# [Stated task]
Substitute "yellow semicircle" for "green semicircle" in everything from the first line down to the line that contains "black L-shape: moved 4 px up", and write those lines out again with nothing else altered.

# [Source records]
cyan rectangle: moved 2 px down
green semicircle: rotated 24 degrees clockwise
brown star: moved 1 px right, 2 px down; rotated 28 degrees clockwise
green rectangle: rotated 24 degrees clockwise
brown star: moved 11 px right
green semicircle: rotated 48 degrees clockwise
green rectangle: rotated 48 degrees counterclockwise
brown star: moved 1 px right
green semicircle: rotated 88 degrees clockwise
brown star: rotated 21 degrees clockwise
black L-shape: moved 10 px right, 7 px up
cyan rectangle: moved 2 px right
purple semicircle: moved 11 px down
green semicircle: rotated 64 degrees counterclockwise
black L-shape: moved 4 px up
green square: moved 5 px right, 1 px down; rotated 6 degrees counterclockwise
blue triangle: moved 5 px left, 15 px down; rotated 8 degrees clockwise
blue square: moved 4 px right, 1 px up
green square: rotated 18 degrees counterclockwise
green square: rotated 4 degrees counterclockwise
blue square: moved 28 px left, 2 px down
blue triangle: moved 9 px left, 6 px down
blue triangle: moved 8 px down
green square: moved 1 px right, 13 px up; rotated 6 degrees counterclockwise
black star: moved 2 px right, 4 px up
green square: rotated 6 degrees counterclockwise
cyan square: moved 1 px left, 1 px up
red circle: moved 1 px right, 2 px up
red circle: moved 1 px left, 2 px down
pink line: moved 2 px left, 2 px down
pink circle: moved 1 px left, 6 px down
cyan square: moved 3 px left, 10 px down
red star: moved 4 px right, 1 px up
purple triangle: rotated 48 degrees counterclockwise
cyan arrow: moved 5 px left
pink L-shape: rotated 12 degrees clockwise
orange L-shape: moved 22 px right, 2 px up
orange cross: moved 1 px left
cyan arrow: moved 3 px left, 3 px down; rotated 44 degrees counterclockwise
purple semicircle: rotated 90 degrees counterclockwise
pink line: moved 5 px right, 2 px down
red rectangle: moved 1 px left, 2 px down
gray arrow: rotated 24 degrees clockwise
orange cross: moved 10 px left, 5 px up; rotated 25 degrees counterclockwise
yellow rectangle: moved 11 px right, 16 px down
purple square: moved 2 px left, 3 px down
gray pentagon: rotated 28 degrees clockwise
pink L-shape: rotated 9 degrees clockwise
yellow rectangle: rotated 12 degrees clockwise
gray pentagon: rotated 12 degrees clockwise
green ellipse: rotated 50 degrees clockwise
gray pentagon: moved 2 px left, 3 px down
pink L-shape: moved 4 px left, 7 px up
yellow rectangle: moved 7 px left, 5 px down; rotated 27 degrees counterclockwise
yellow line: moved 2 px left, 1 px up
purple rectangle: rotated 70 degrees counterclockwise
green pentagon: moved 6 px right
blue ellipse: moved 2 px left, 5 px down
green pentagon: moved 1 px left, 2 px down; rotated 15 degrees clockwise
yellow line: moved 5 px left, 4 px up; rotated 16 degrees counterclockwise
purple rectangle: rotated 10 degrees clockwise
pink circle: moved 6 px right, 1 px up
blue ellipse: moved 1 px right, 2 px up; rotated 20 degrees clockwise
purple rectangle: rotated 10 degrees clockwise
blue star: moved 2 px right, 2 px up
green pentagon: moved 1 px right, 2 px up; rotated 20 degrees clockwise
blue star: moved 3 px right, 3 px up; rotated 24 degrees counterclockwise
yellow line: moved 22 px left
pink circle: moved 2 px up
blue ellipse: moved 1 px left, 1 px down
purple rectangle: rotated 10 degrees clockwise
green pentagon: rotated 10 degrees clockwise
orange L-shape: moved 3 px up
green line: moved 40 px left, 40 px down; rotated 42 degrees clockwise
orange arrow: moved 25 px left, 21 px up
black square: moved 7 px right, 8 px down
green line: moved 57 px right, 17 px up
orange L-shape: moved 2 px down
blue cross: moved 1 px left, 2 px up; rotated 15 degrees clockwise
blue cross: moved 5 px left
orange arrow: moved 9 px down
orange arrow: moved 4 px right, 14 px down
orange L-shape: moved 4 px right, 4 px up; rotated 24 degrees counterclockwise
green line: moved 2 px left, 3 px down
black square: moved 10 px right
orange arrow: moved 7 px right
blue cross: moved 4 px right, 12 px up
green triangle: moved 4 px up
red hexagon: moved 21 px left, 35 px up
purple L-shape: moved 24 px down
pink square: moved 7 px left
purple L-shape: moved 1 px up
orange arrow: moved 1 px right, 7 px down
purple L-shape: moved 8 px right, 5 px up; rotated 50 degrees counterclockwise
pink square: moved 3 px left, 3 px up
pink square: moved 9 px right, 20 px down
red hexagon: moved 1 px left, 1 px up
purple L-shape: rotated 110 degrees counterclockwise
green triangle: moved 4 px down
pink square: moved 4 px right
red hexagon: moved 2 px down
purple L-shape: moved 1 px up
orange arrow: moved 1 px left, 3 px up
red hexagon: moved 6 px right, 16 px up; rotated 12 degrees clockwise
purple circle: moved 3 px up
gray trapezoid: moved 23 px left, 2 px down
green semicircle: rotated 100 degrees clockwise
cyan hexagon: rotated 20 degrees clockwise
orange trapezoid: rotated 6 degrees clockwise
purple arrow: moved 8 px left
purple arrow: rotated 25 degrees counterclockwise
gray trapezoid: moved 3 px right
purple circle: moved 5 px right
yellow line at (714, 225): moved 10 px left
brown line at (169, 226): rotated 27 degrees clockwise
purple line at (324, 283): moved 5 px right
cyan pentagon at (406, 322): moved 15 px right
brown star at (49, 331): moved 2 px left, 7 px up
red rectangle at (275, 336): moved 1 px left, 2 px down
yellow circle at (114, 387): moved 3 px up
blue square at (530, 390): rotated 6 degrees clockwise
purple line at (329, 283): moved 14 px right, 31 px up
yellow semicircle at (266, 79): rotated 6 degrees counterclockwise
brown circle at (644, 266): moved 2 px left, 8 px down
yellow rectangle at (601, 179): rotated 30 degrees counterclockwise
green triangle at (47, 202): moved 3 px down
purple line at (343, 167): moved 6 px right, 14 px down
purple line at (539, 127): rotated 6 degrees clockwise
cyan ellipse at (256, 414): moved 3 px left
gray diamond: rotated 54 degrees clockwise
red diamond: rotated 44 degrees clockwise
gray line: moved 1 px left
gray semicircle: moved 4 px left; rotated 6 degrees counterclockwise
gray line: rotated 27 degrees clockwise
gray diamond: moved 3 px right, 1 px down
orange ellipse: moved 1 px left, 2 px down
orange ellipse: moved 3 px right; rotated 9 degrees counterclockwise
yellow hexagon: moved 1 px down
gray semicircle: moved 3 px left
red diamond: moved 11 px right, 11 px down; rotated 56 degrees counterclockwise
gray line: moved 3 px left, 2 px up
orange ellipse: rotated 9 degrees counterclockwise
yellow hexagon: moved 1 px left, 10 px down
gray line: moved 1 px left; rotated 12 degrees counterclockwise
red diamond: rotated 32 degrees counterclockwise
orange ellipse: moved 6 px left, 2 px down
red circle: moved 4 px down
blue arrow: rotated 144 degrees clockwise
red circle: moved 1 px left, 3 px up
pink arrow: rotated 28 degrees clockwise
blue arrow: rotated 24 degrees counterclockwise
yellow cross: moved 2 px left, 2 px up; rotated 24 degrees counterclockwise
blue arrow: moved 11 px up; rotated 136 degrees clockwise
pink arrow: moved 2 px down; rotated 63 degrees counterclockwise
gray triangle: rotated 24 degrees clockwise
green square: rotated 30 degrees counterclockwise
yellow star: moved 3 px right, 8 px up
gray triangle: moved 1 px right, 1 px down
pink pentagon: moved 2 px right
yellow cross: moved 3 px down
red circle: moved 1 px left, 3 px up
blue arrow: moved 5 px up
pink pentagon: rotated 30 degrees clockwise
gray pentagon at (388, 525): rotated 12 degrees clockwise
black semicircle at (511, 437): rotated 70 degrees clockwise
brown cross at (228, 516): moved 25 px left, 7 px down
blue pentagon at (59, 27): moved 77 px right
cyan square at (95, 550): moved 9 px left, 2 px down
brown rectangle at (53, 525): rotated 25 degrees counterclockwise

# [Problem solution]
cyan rectangle: moved 2 px down
yellow semicircle: rotated 24 degrees clockwise
brown star: moved 1 px right, 2 px down; rotated 28 degrees clockwise
green rectangle: rotated 24 degrees clockwise
brown star: moved 11 px right
yellow semicircle: rotated 48 degrees clockwise
green rectangle: rotated 48 degrees counterclockwise
brown star: moved 1 px right
yellow semicircle: rotated 88 degrees clockwise
brown star: rotated 21 degrees clockwise
black L-shape: moved 10 px right, 7 px up
cyan rectangle: moved 2 px right
purple semicircle: moved 11 px down
yellow semicircle: rotated 64 degrees counterclockwise
black L-shape: moved 4 px up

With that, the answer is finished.